### Exercise
Select, from the data, each line where "none" occurs.

_____

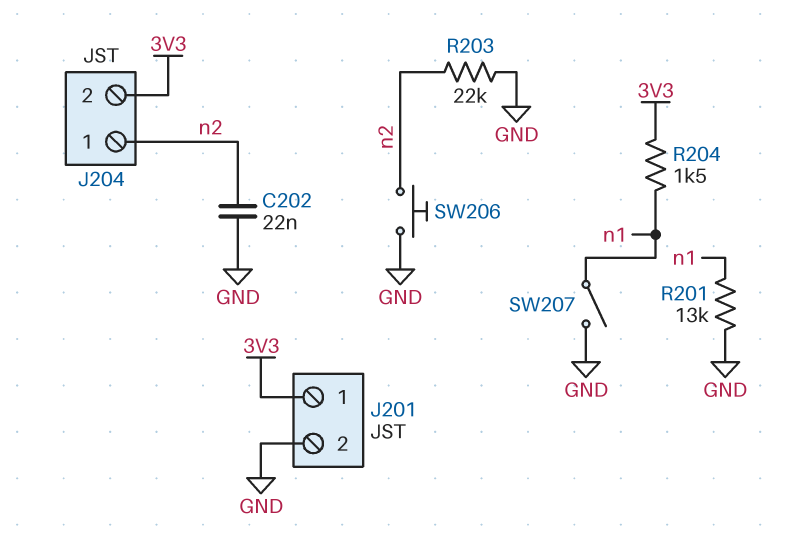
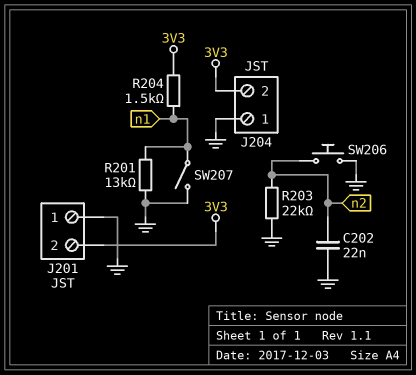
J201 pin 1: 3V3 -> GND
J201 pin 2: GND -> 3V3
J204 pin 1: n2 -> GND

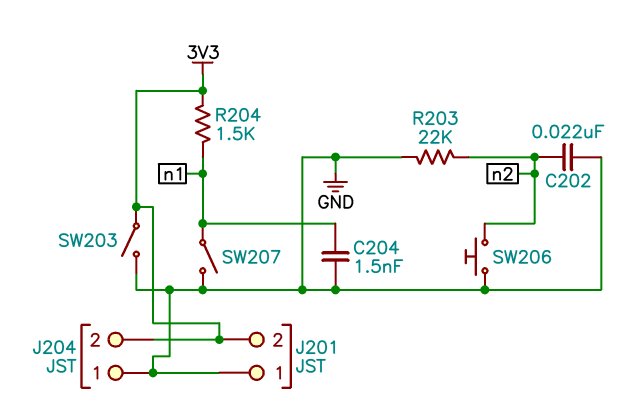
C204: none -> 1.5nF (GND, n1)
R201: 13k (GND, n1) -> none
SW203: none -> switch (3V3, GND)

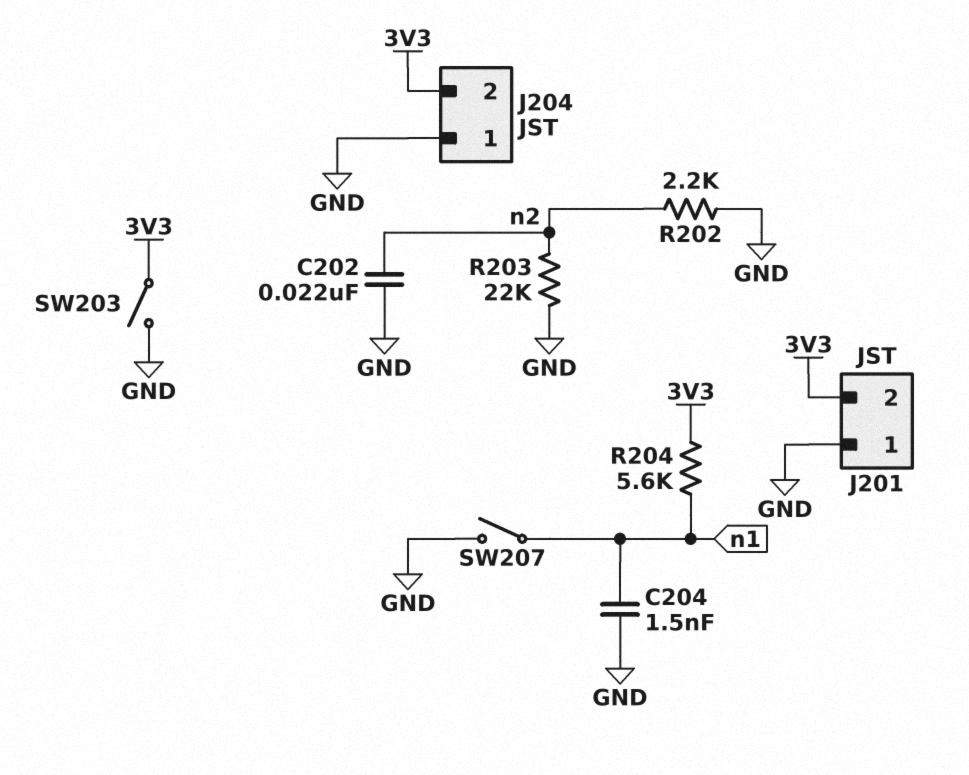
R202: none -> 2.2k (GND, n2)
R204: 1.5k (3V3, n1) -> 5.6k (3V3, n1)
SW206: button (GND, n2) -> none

_____

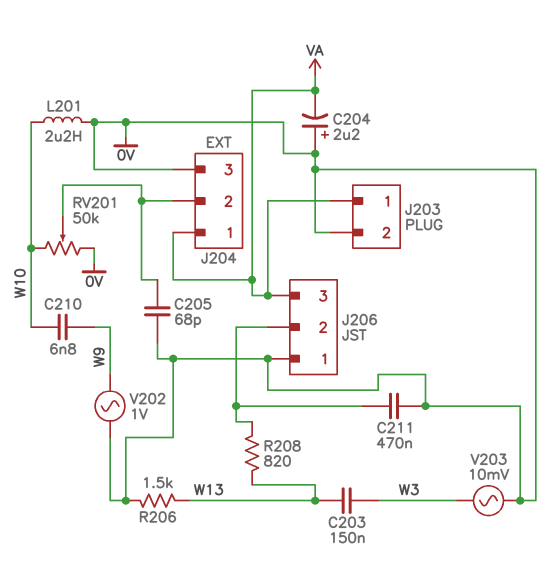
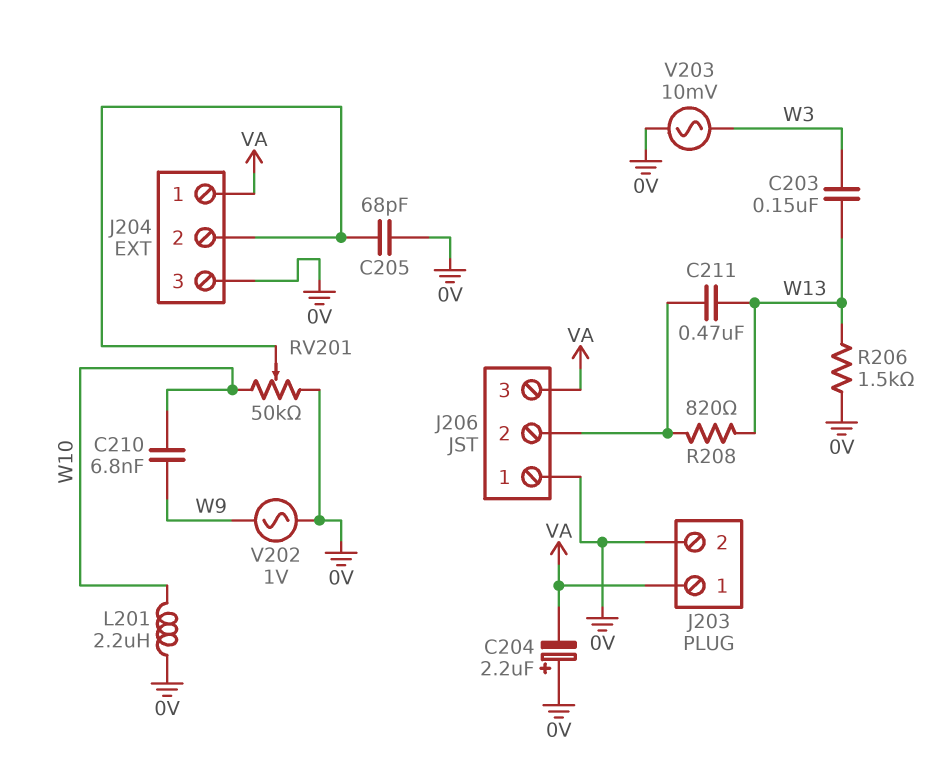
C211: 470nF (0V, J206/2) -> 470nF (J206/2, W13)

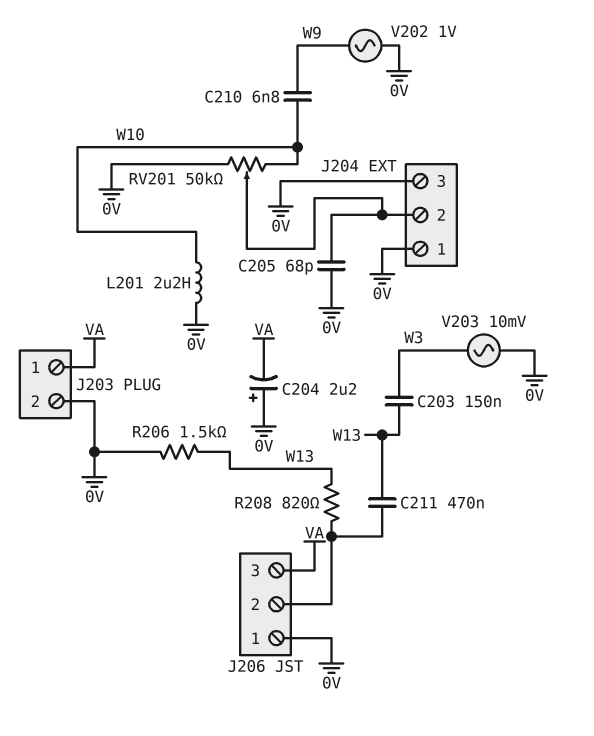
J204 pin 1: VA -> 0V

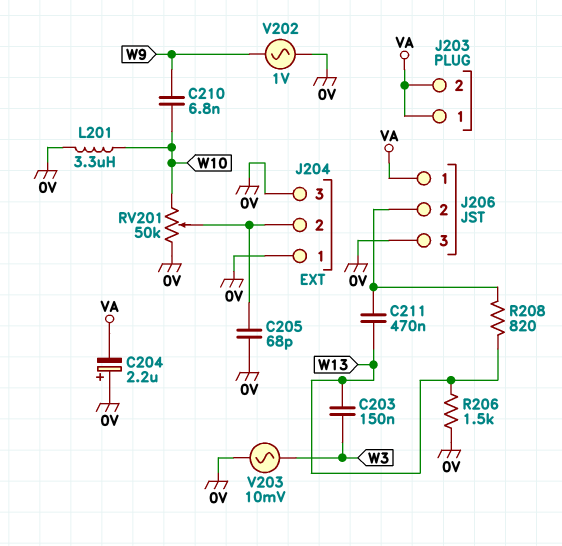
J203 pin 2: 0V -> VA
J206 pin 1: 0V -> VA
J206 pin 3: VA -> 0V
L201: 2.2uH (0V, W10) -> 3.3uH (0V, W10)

_____

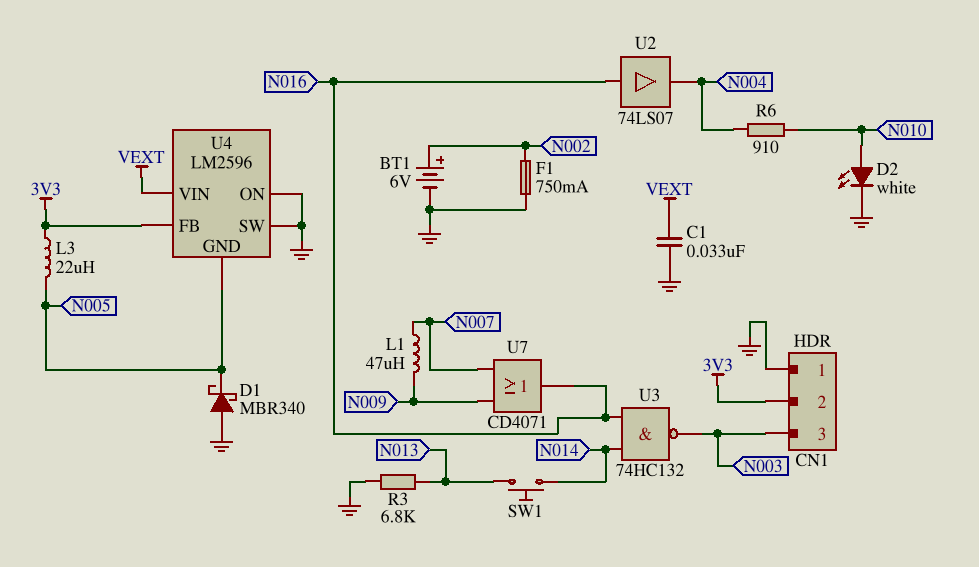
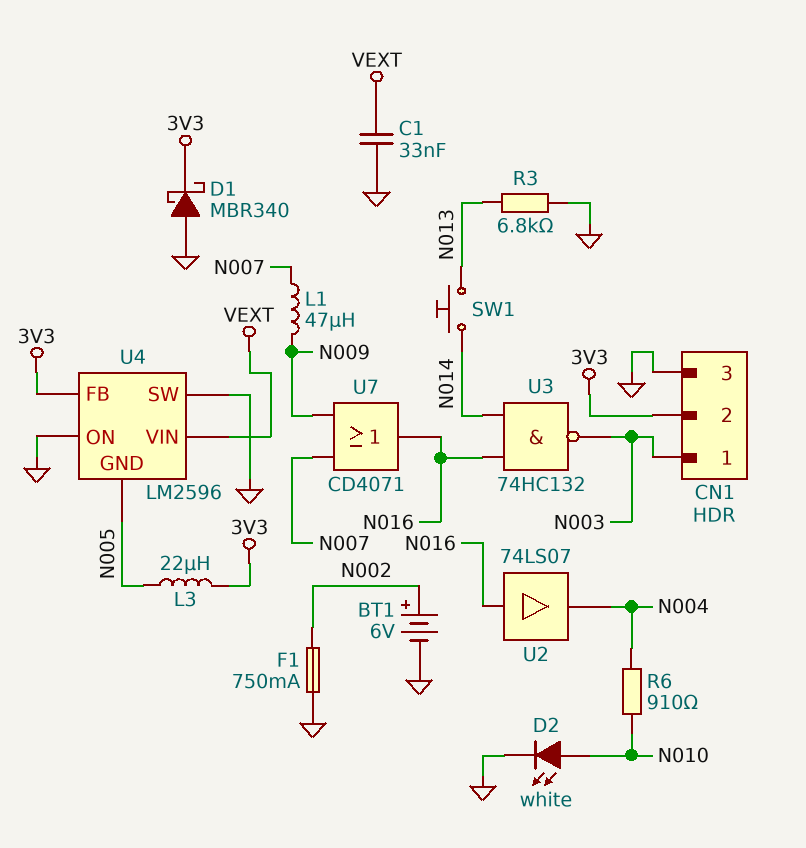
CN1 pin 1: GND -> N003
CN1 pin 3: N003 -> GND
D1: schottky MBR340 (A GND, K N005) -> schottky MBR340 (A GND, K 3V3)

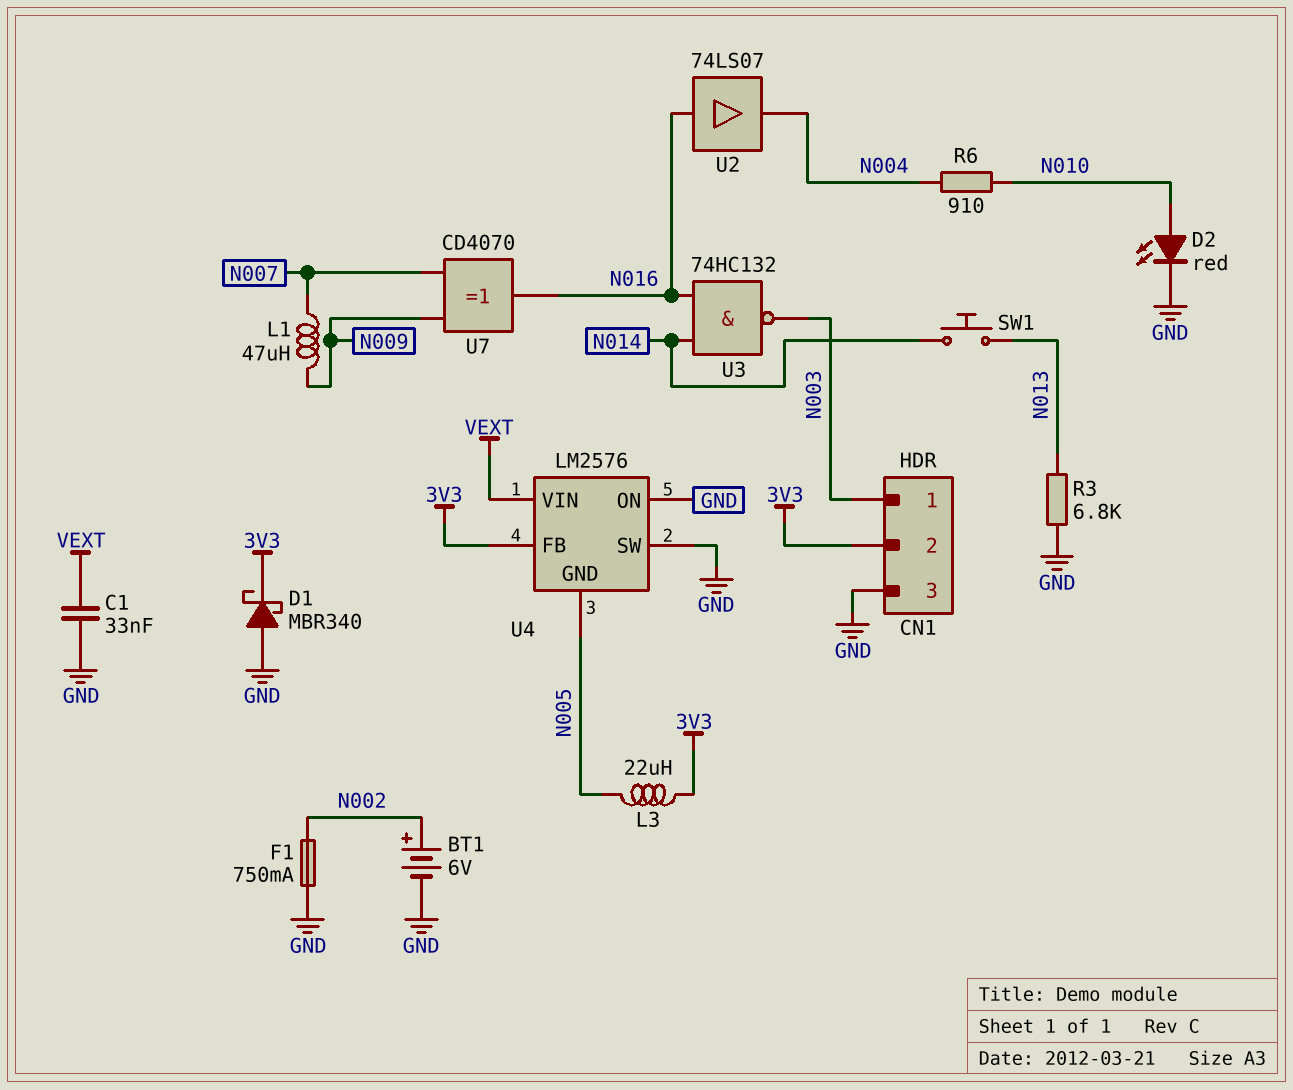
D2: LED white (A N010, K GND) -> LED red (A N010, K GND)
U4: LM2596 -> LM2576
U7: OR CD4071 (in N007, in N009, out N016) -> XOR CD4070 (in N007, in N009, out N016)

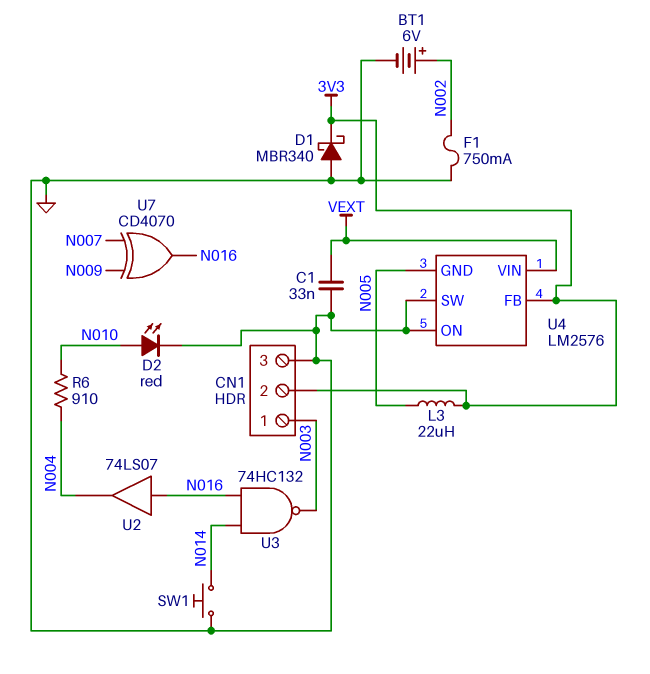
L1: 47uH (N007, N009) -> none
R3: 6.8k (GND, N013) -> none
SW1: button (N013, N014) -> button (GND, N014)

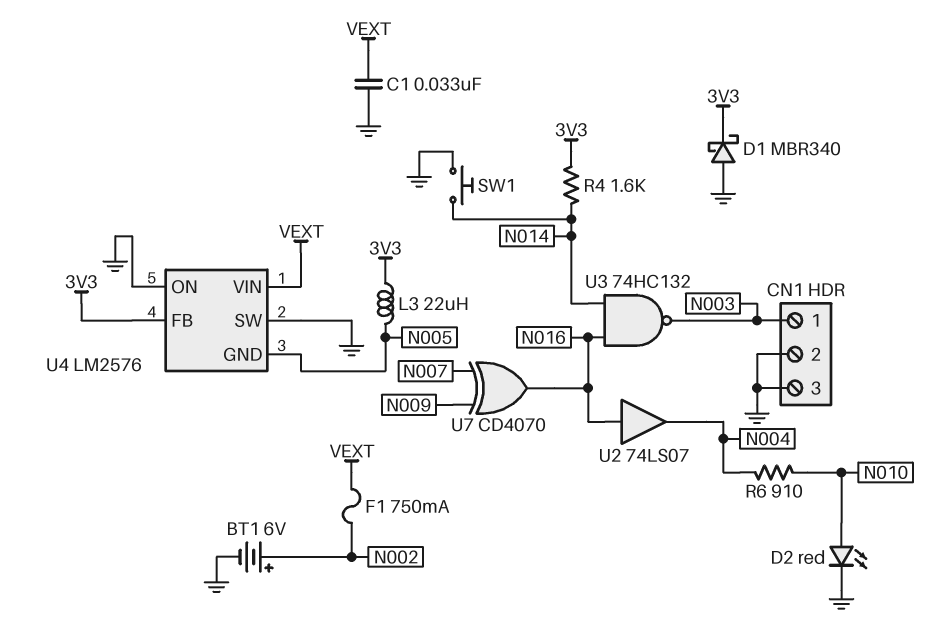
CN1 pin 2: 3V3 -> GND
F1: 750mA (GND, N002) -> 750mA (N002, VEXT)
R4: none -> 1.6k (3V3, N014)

_____

### Solution
C204: none -> 1.5nF (GND, n1)
R201: 13k (GND, n1) -> none
SW203: none -> switch (3V3, GND)
R202: none -> 2.2k (GND, n2)
SW206: button (GND, n2) -> none
L1: 47uH (N007, N009) -> none
R3: 6.8k (GND, N013) -> none
R4: none -> 1.6k (3V3, N014)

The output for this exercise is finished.